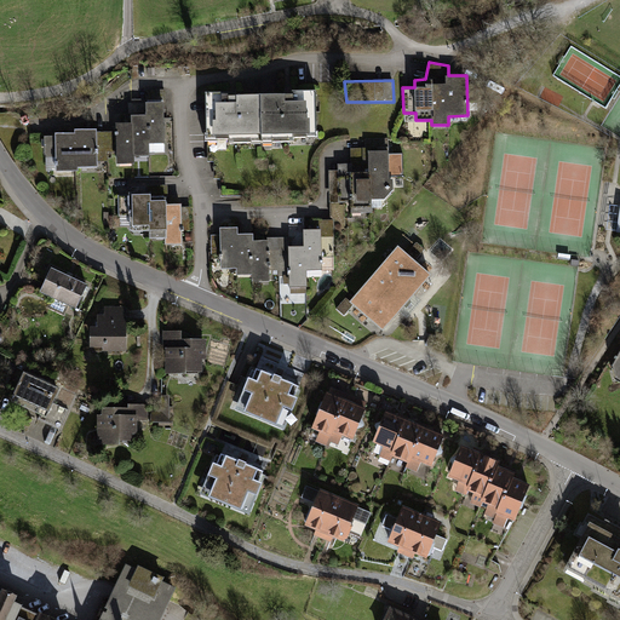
[(128,114),(114,114),(115,131),(116,151),(116,164),(133,164),(133,156),(149,156),(148,153),(166,153),(165,90),(145,91),(145,103),(127,103),(128,114)]
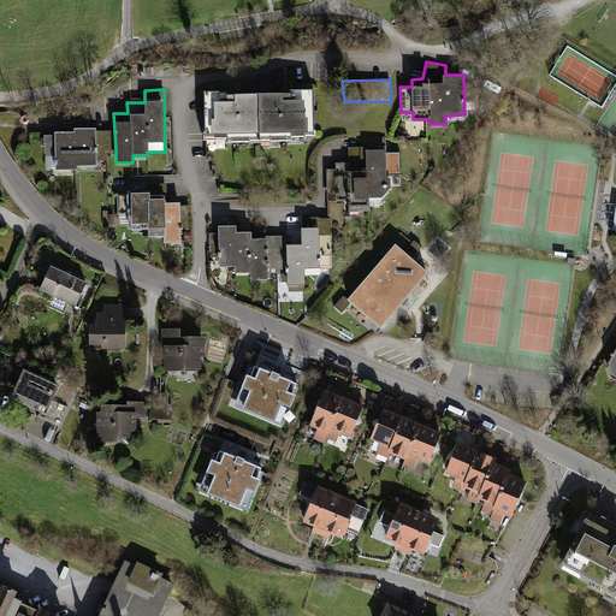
[(289,93),(258,93),(259,141),(292,141),(291,136),(315,136),(313,89),(289,89),(289,93)]
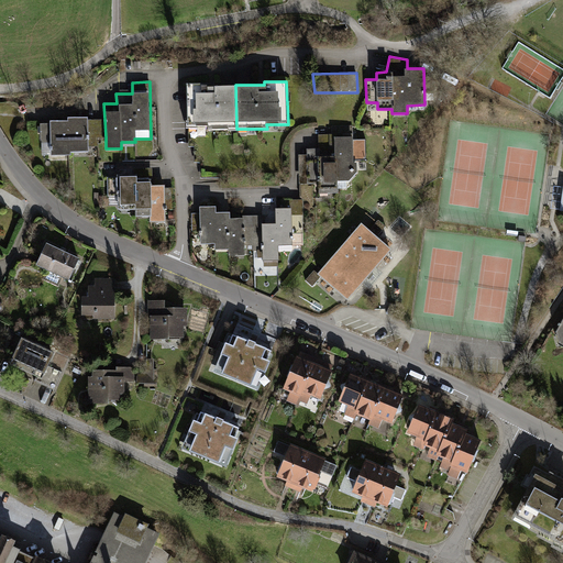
[(207,83),(186,83),(187,127),(207,127),(207,129),(236,129),(235,85),(207,86),(207,83)]
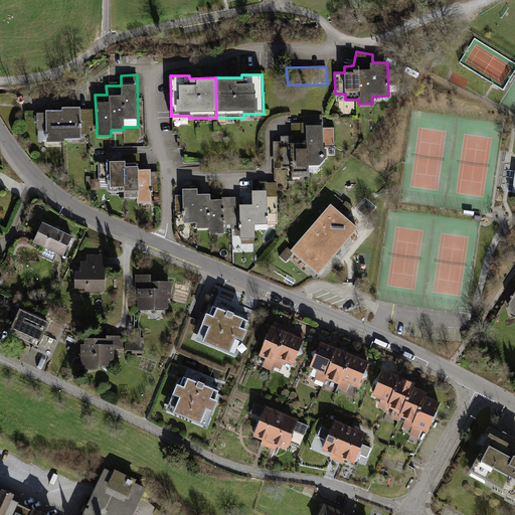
[(44,113),(37,114),(37,127),(38,130),(45,130),(47,142),(64,142),(63,139),(80,138),(80,135),(90,135),(90,126),(97,126),(96,109),(79,110),(79,107),(61,108),(61,111),(44,110),(44,113)]
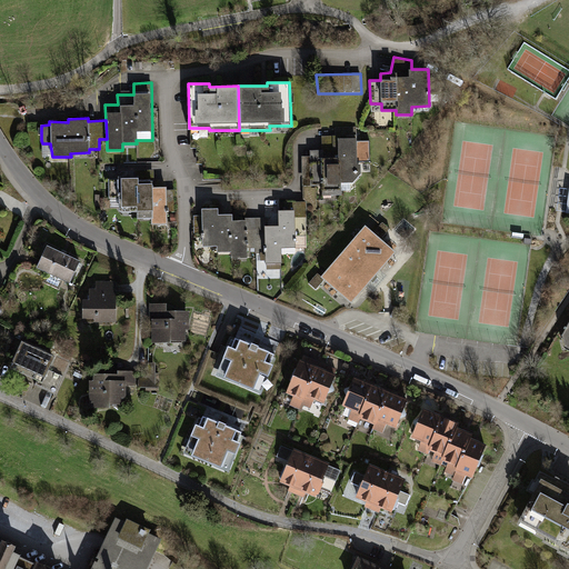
[(321,137),(322,149),(309,149),(310,157),(302,157),(305,202),(306,215),(306,218),(320,217),(319,187),(322,187),(322,196),(342,196),(341,183),(353,183),(361,173),(361,165),(358,165),(357,127),(336,128),(336,136),(321,137)]
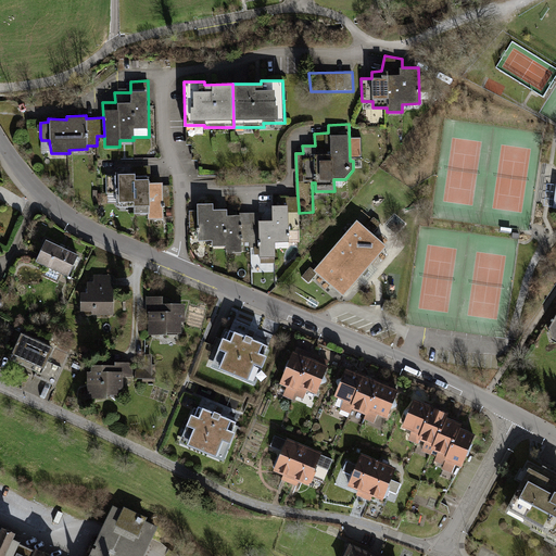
[(133,173),(115,173),(115,175),(105,175),(106,193),(116,193),(116,207),(133,207),(133,214),(147,213),(147,224),(163,218),(163,206),(172,207),(171,186),(162,187),(162,182),(151,182),(150,166),(131,166),(133,173)]
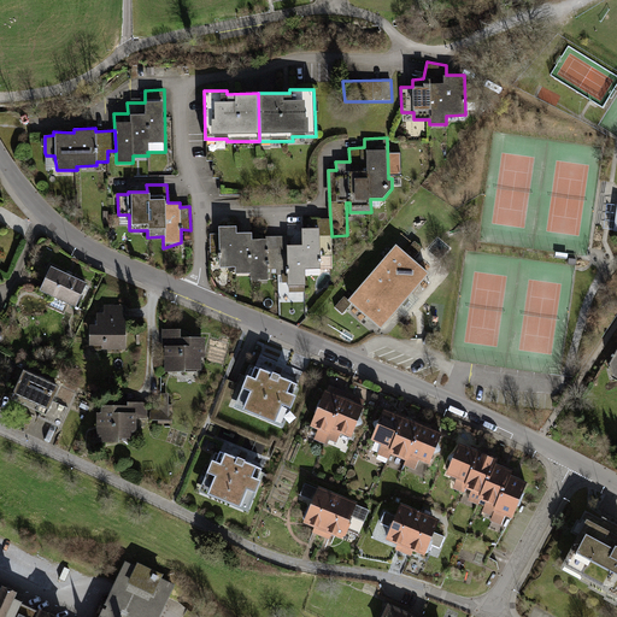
[(288,236),(270,236),(271,275),(287,274),(287,292),(305,292),(305,269),(321,268),(319,233),(331,233),(330,219),(312,218),(312,228),(301,228),(303,245),(288,245),(288,236)]
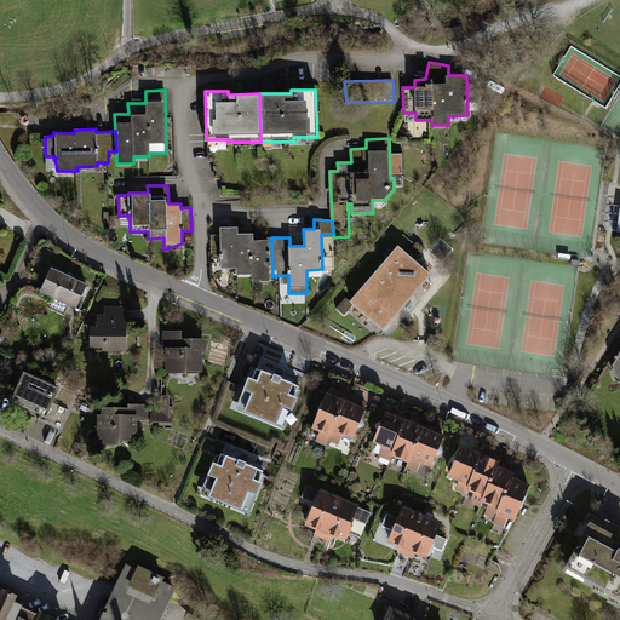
[(236,227),(218,228),(220,269),(236,269),(236,275),(251,275),(252,282),(270,281),(268,240),(252,241),(252,234),(237,234),(236,227)]
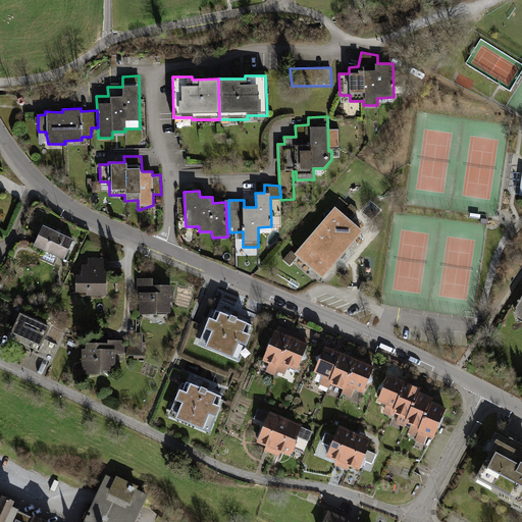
[(358,210),(351,204),(343,214),(350,220),(358,210)]
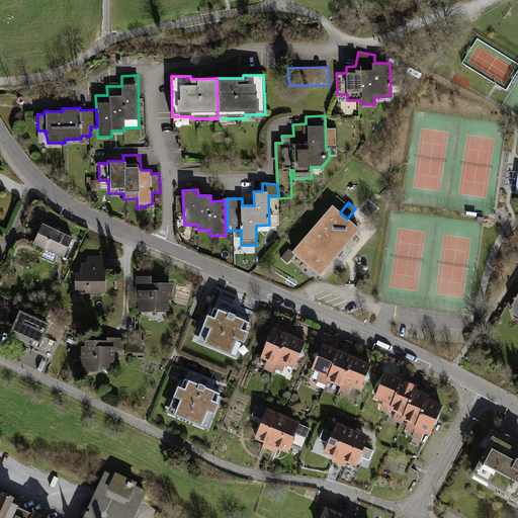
[(340,212),(332,205),(291,252),(294,255),(322,275),(359,229),(347,219),(340,212)]
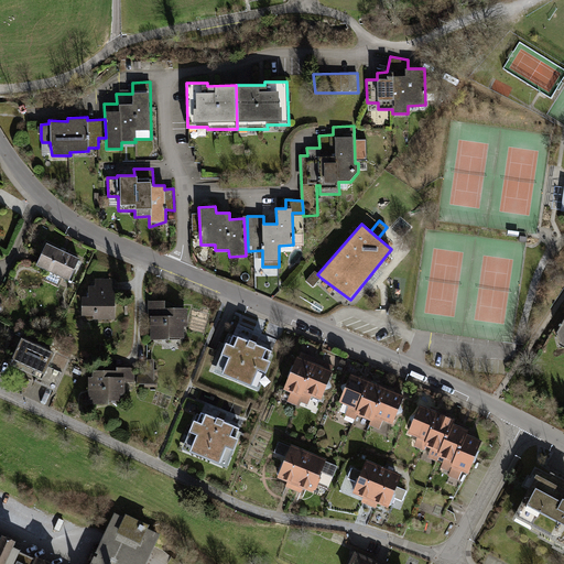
[(79,259),(46,243),(34,266),(69,281),(79,259)]
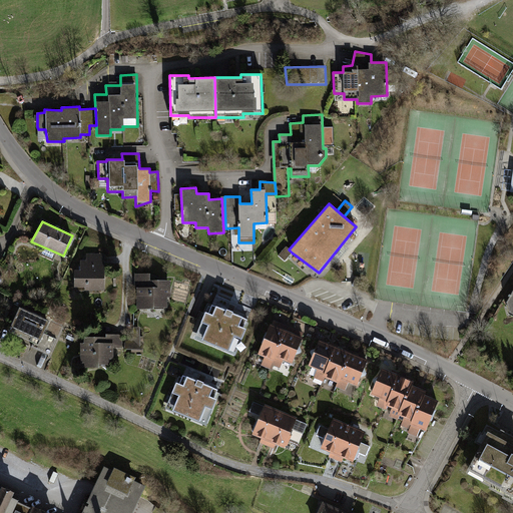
[(292,252),(289,249),(286,247),(278,257),(285,263),(292,252)]
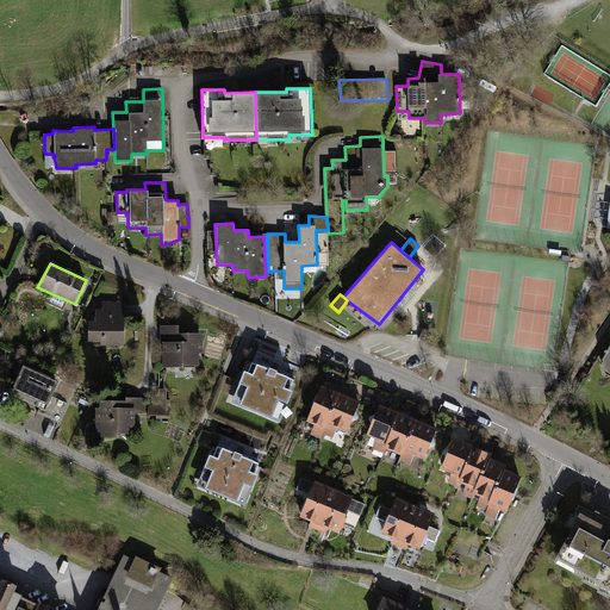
[(94,310),(94,321),(87,321),(87,341),(100,341),(100,346),(123,346),(124,302),(103,302),(101,310),(94,310)]
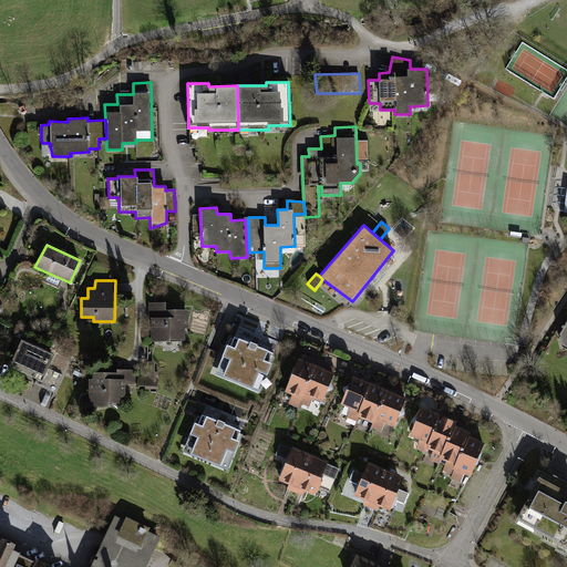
[(165,302),(148,302),(148,318),(151,317),(151,341),(185,340),(185,329),(188,329),(188,310),(165,310),(165,302)]
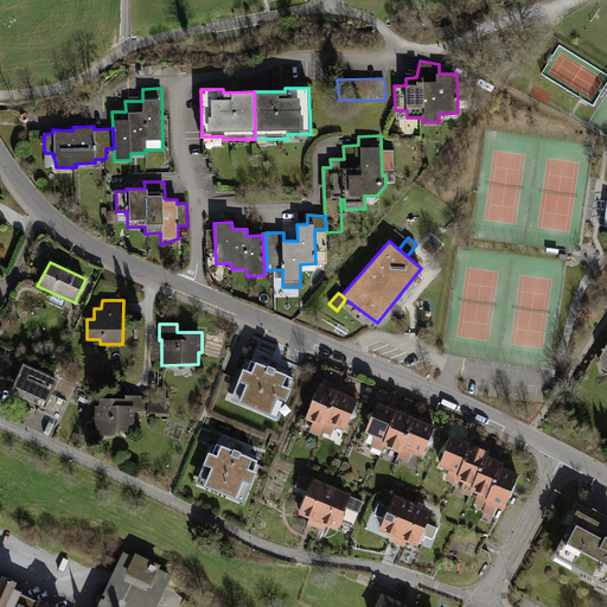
[(428,330),(421,327),(416,338),(423,340),(428,330)]
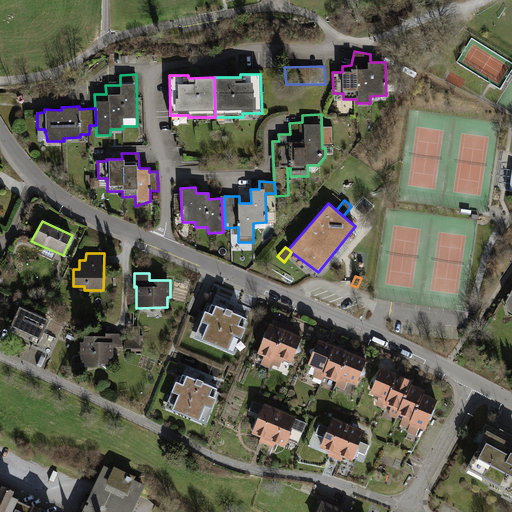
[(246,318),(211,303),(207,312),(203,310),(192,337),(236,355),(246,329),(243,328),(246,318)]
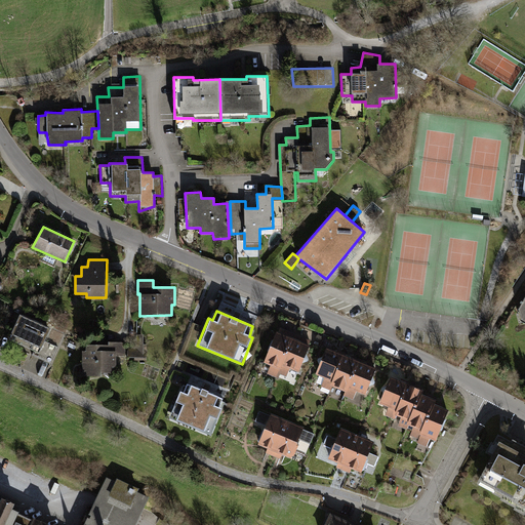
[(50,328),(19,315),(8,339),(35,352),(33,356),(51,364),(57,348),(44,341),(50,328)]
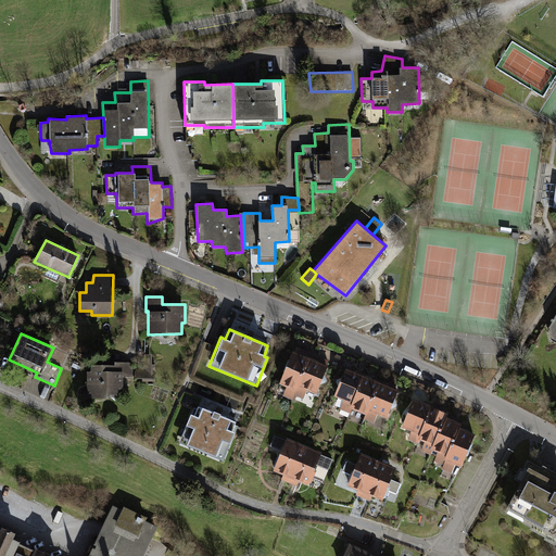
[(310,357),(292,351),(280,384),(287,387),(282,396),(292,400),(294,395),(310,357)]
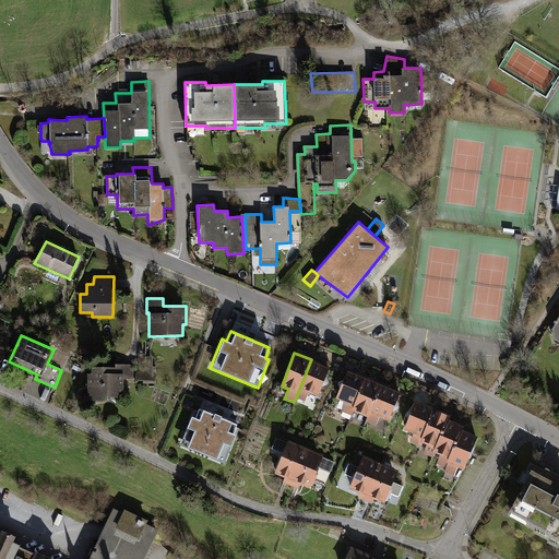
[(153,367),(153,357),(138,356),(138,371),(137,371),(135,381),(155,381),(156,367),(153,367)]
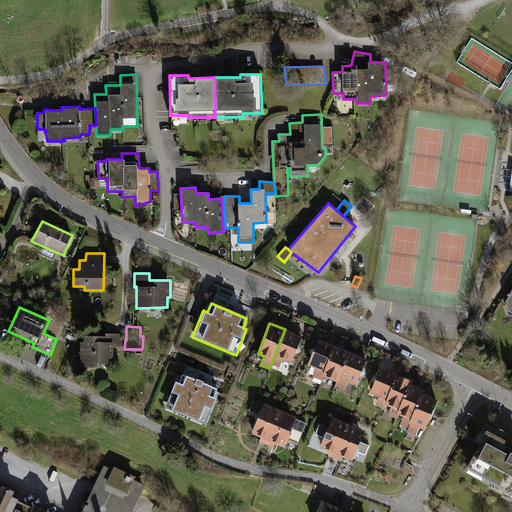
[(302,337),(285,329),(271,364),(279,367),(282,360),(291,363),(302,337)]
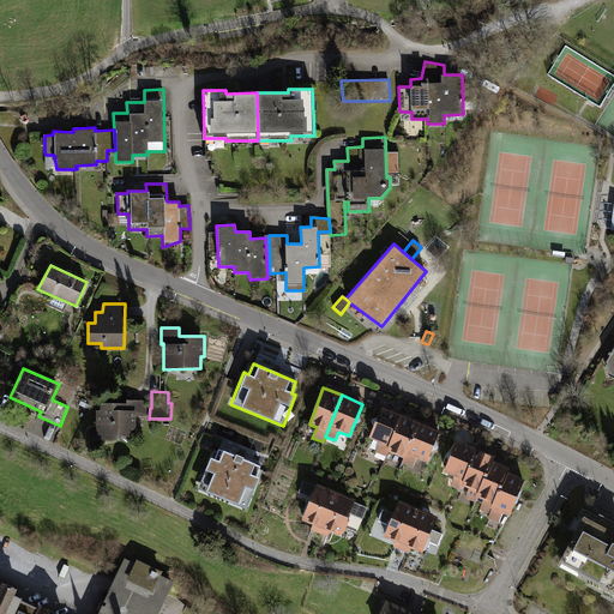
[(100,410),(96,410),(96,440),(118,439),(118,437),(132,437),(132,429),(136,429),(136,415),(148,415),(148,401),(126,401),(126,404),(100,403),(100,410)]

◆ WORK REQUIRED
Could you output all the entries above exactly as written, leaving out the pictures?

◆ YOUR RESPONSE
[(128,114),(114,114),(115,131),(116,151),(116,164),(133,164),(133,156),(149,156),(148,153),(166,153),(165,90),(145,91),(145,103),(127,103),(128,114)]
[(289,93),(258,93),(259,141),(292,141),(291,136),(315,136),(313,89),(289,89),(289,93)]
[(207,83),(186,83),(187,127),(207,127),(207,129),(236,129),(235,85),(207,86),(207,83)]
[(44,113),(37,114),(37,127),(38,130),(45,130),(47,142),(64,142),(63,139),(80,138),(80,135),(90,135),(90,126),(97,126),(96,109),(79,110),(79,107),(61,108),(61,111),(44,110),(44,113)]
[(321,137),(322,149),(309,149),(310,157),(302,157),(305,202),(306,215),(306,218),(320,217),(319,187),(322,187),(322,196),(342,196),(341,183),(353,183),(361,173),(361,165),(358,165),(357,127),(336,128),(336,136),(321,137)]
[(133,173),(115,173),(115,175),(105,175),(106,193),(116,193),(116,207),(133,207),(133,214),(147,213),(147,224),(163,218),(163,206),(172,207),(171,186),(162,187),(162,182),(151,182),(150,166),(131,166),(133,173)]
[(288,236),(270,236),(271,275),(287,274),(287,292),(305,292),(305,269),(321,268),(319,233),(331,233),(330,219),(312,218),(312,228),(301,228),(303,245),(288,245),(288,236)]
[(236,227),(218,228),(220,269),(236,269),(236,275),(251,275),(252,282),(270,281),(268,240),(252,241),(252,234),(237,234),(236,227)]
[(358,210),(351,204),(343,214),(350,220),(358,210)]
[(340,212),(332,205),(291,252),(294,255),(322,275),(359,229),(347,219),(340,212)]
[(79,259),(46,243),(34,266),(69,281),(79,259)]
[(292,252),(289,249),(286,247),(278,257),(285,263),(292,252)]
[(94,310),(94,321),(87,321),(87,341),(100,341),(100,346),(123,346),(124,302),(103,302),(101,310),(94,310)]
[(165,302),(148,302),(148,318),(151,317),(151,341),(185,340),(185,329),(188,329),(188,310),(165,310),(165,302)]
[(428,330),(421,327),(416,338),(423,340),(428,330)]
[(246,318),(211,303),(207,312),(203,310),(192,337),(236,355),(246,329),(243,328),(246,318)]
[(50,328),(19,315),(8,339),(35,352),(33,356),(51,364),(57,348),(44,341),(50,328)]
[(310,357),(292,351),(280,384),(287,387),(282,396),(292,400),(294,395),(310,357)]
[(153,367),(153,357),(138,356),(138,371),(137,371),(135,381),(155,381),(156,367),(153,367)]
[(302,337),(285,329),(271,364),(279,367),(282,360),(291,363),(302,337)]
[(100,410),(96,410),(96,440),(118,439),(118,437),(132,437),(132,429),(136,429),(136,415),(148,415),(148,401),(126,401),(126,404),(100,403),(100,410)]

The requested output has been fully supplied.